Whenever a line in the data contains "MATRIX", show that line.

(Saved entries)
————

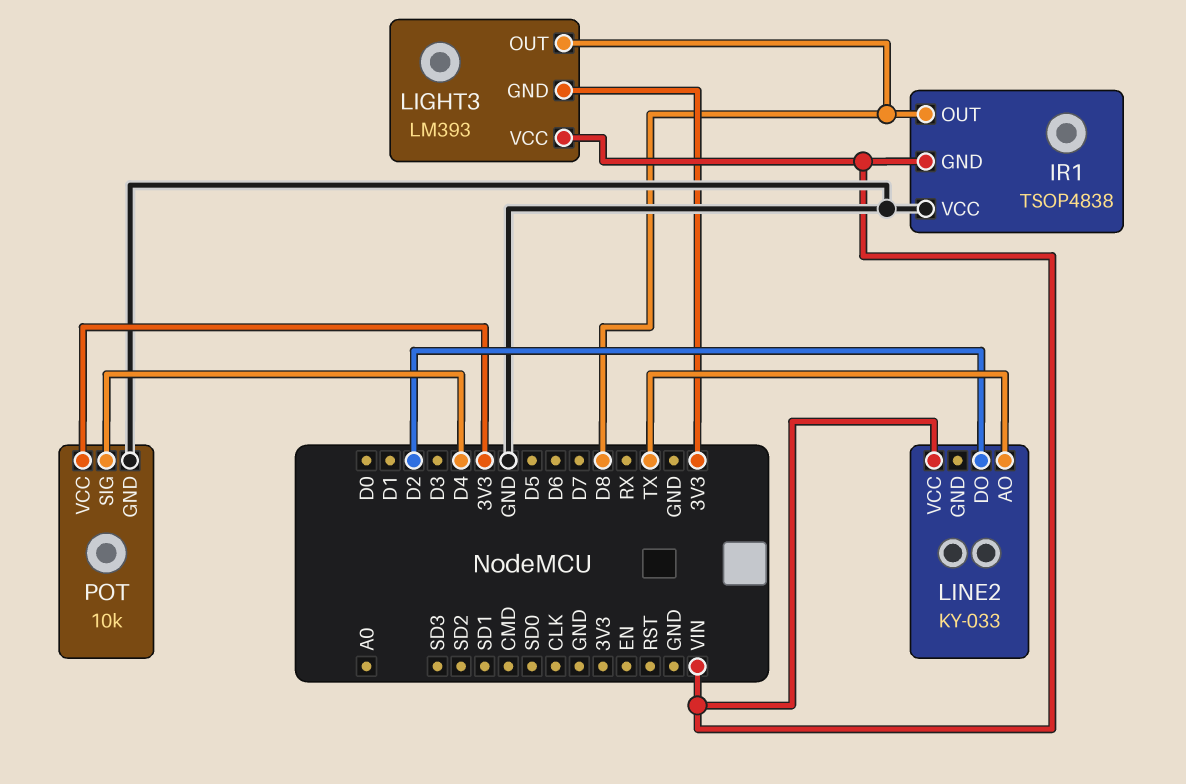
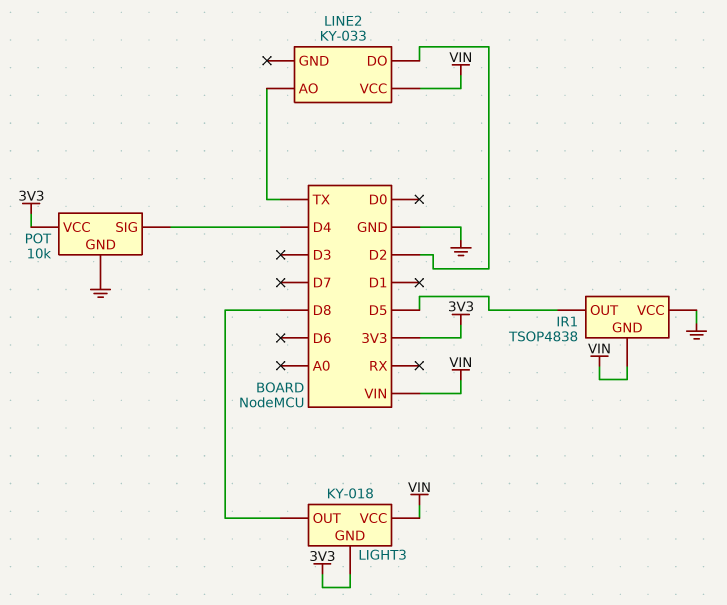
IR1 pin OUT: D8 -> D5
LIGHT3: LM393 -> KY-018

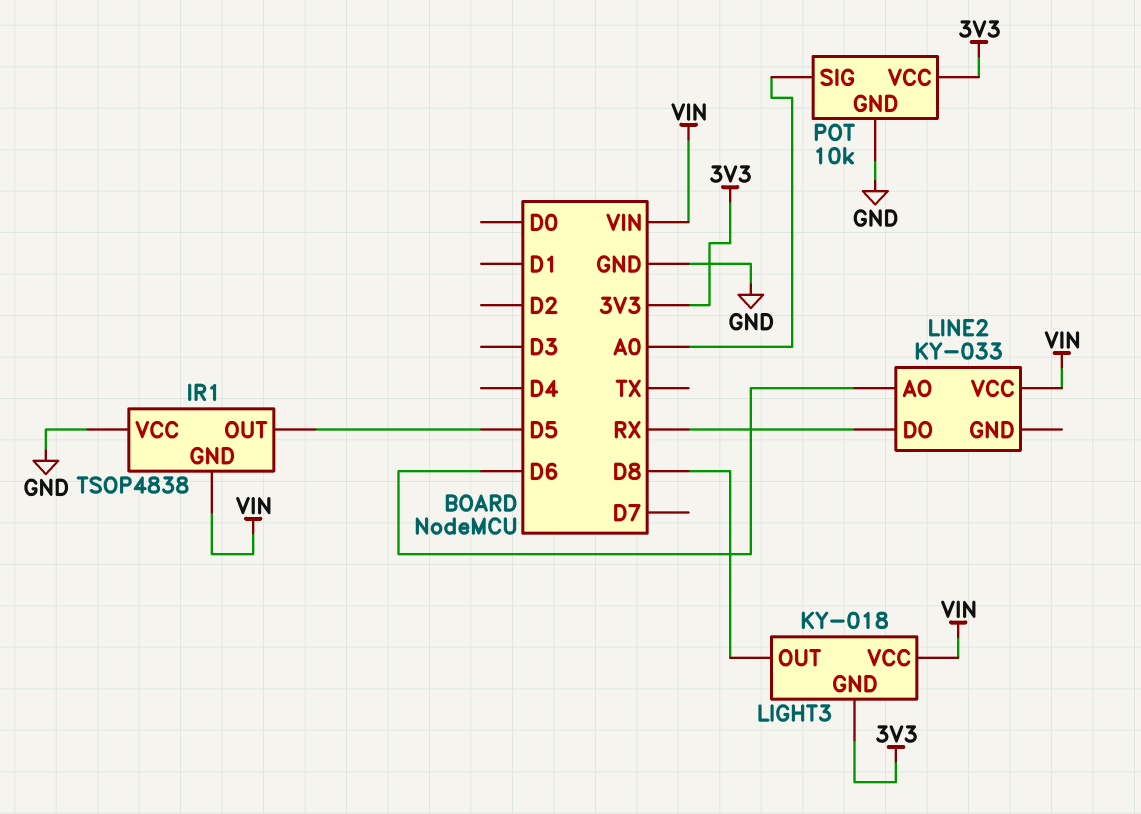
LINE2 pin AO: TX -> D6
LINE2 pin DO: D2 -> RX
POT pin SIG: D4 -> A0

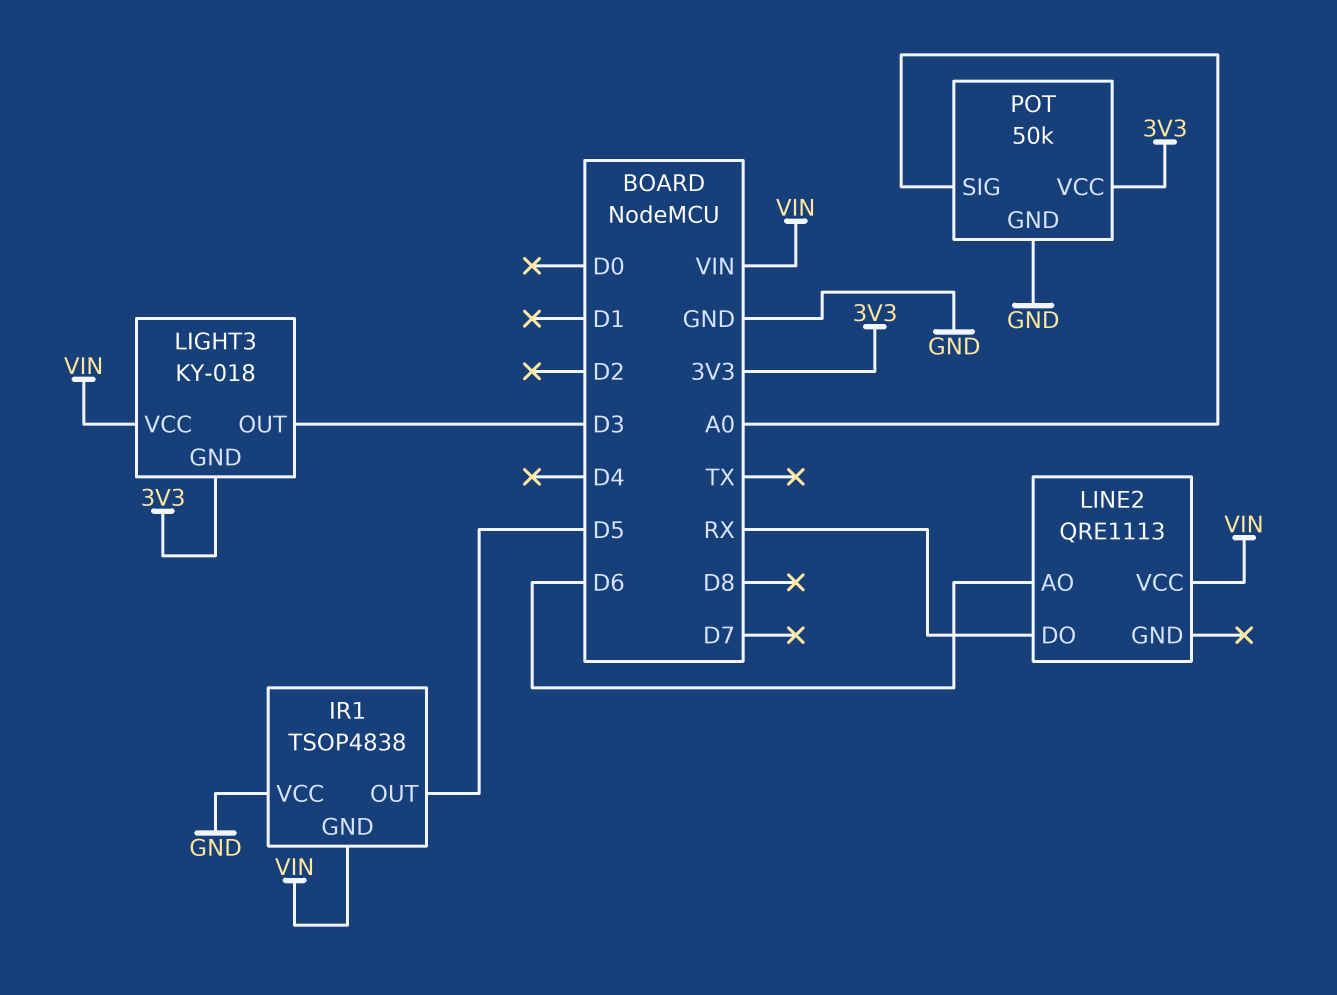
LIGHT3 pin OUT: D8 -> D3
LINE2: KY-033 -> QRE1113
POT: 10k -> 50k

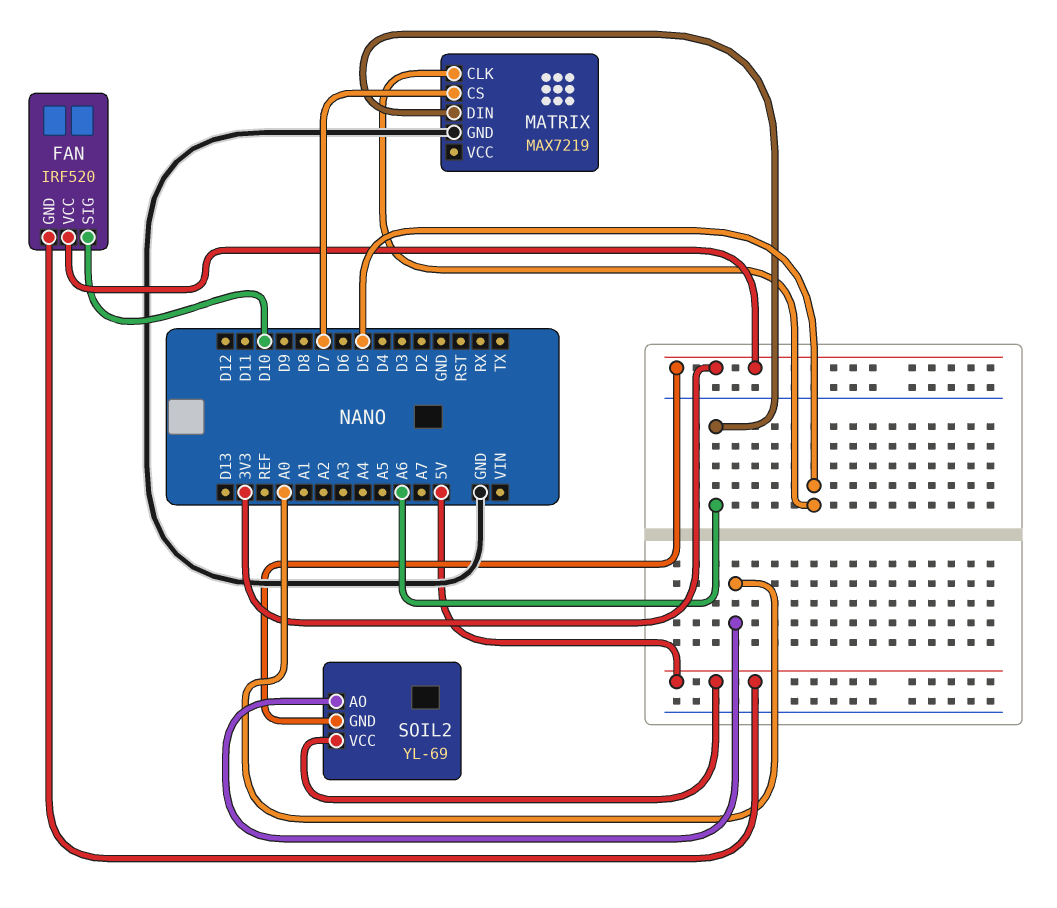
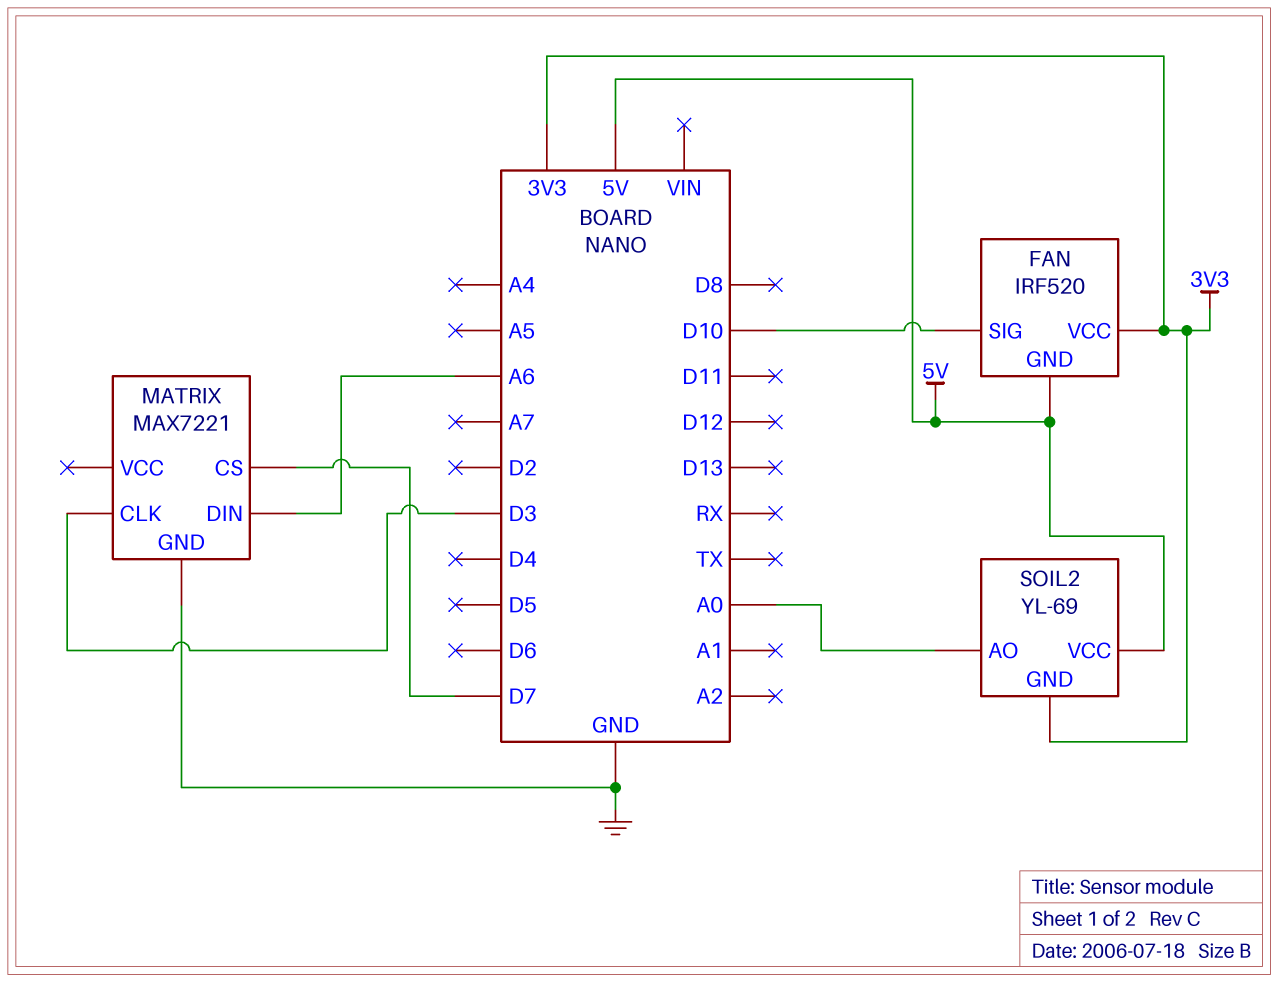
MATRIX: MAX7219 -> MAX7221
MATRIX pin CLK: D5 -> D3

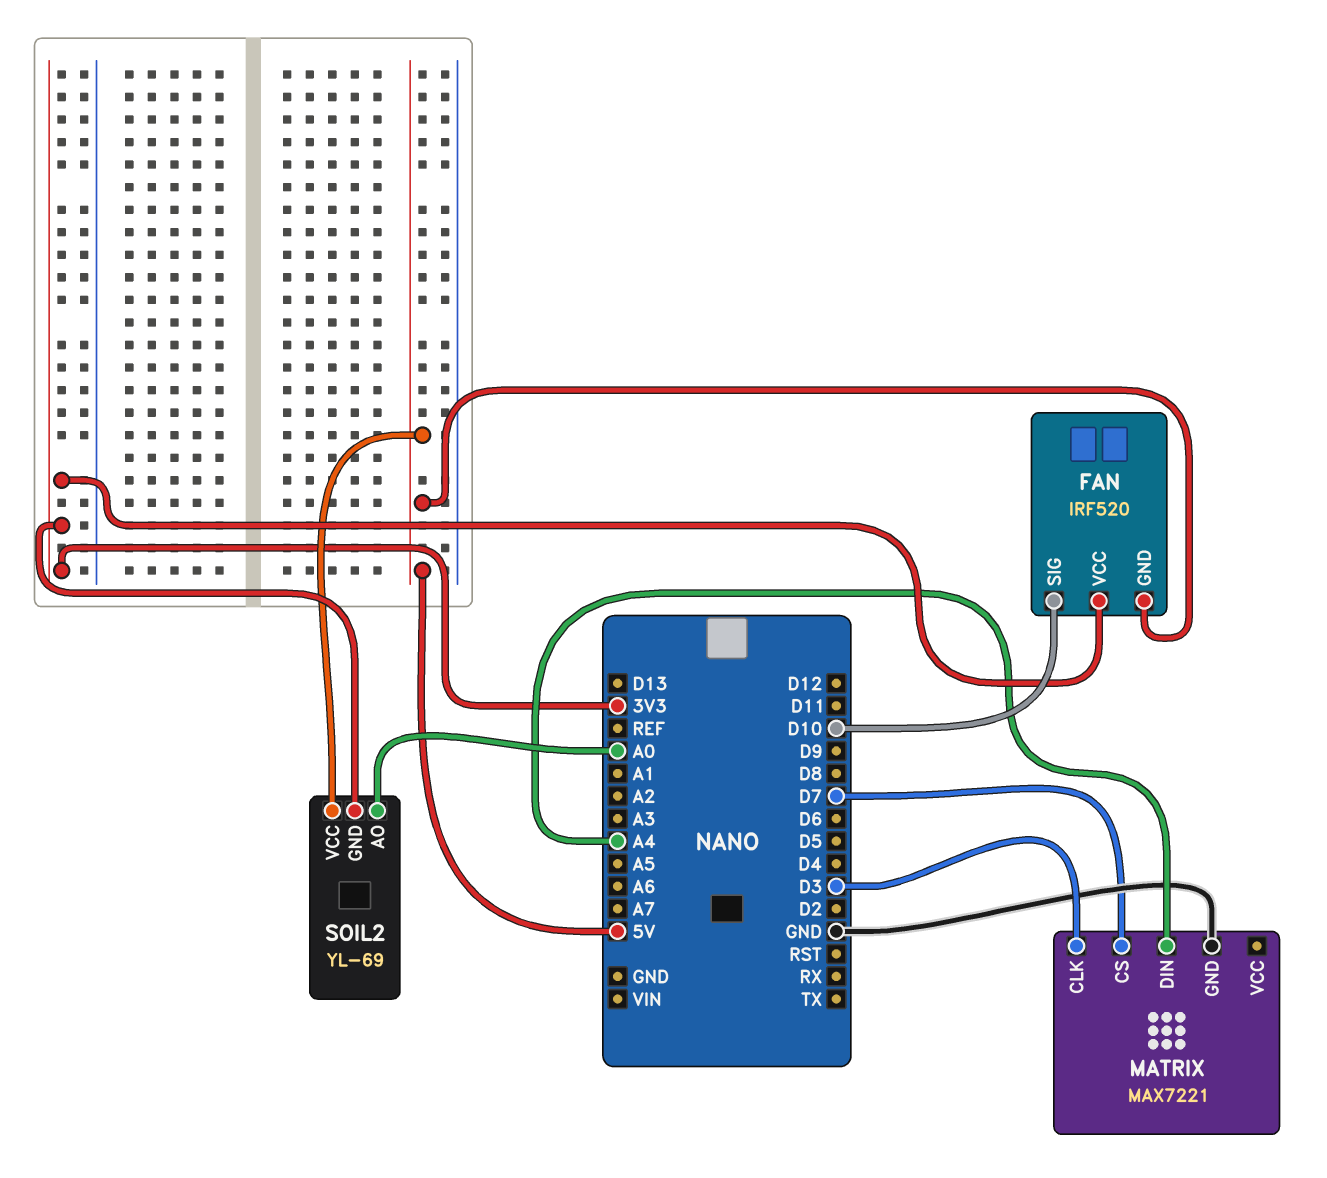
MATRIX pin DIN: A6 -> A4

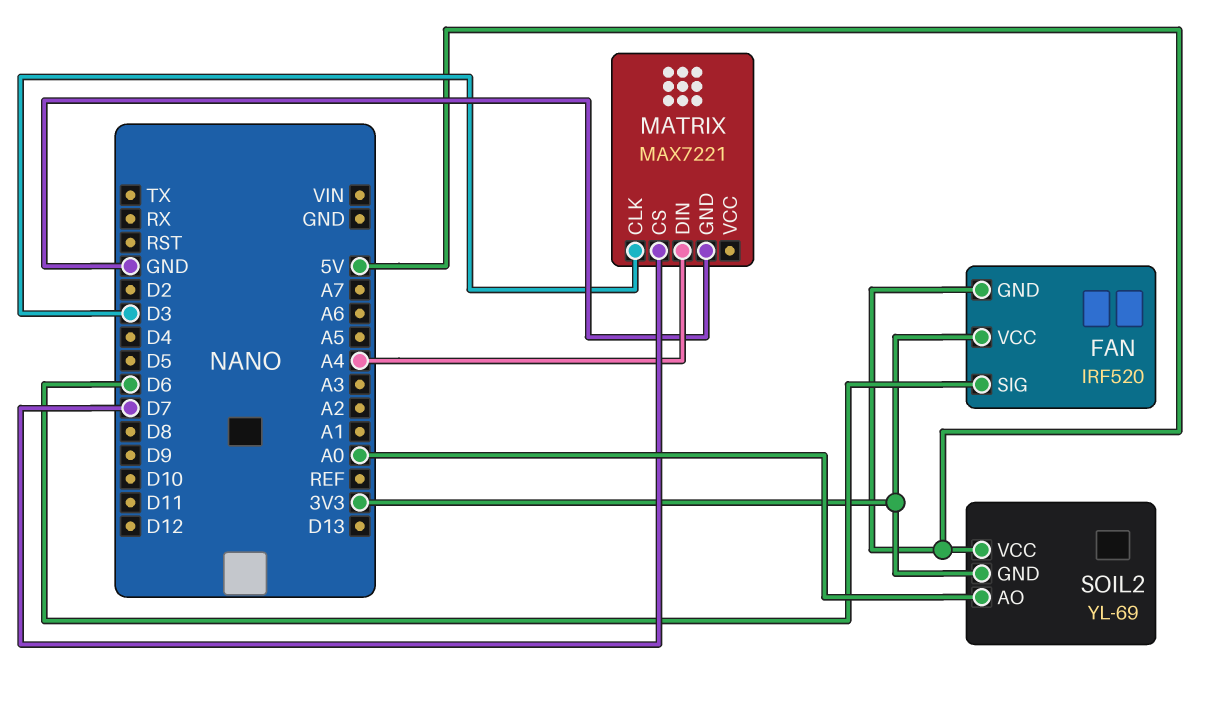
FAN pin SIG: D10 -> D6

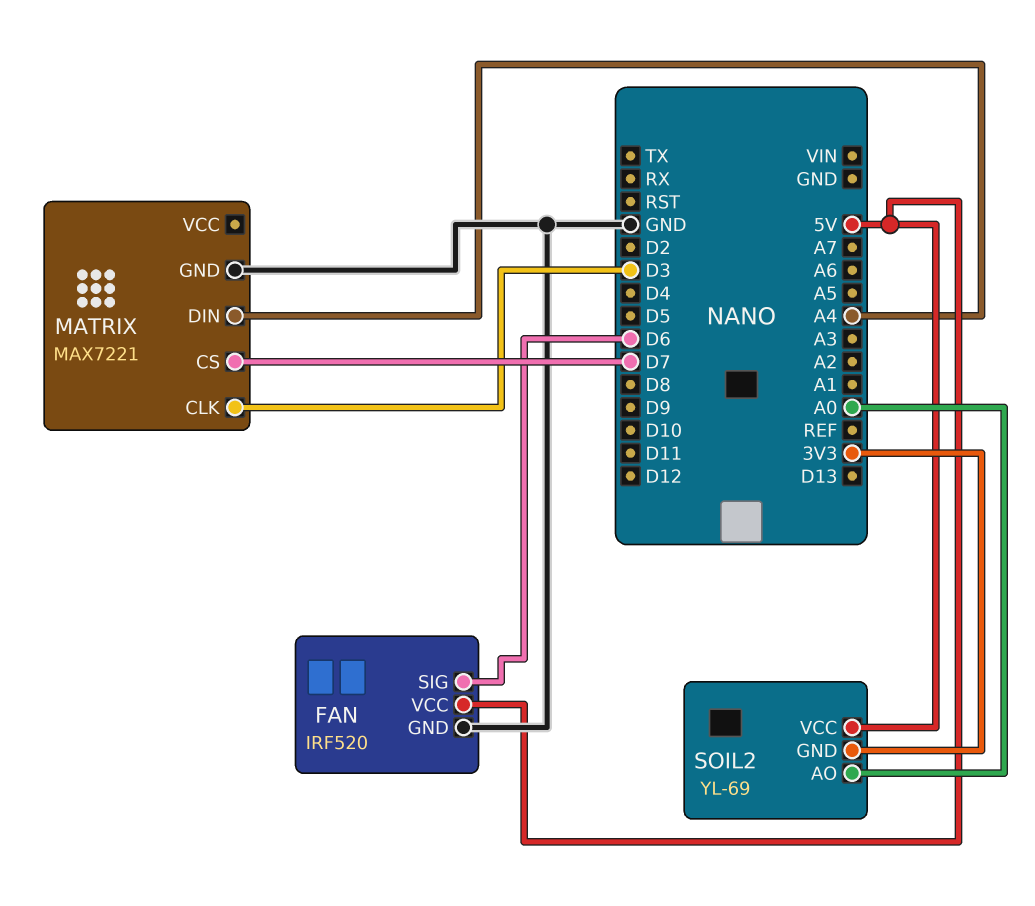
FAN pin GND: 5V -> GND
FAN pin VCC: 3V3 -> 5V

————

Your response:
MATRIX: MAX7219 -> MAX7221
MATRIX pin CLK: D5 -> D3
MATRIX pin DIN: A6 -> A4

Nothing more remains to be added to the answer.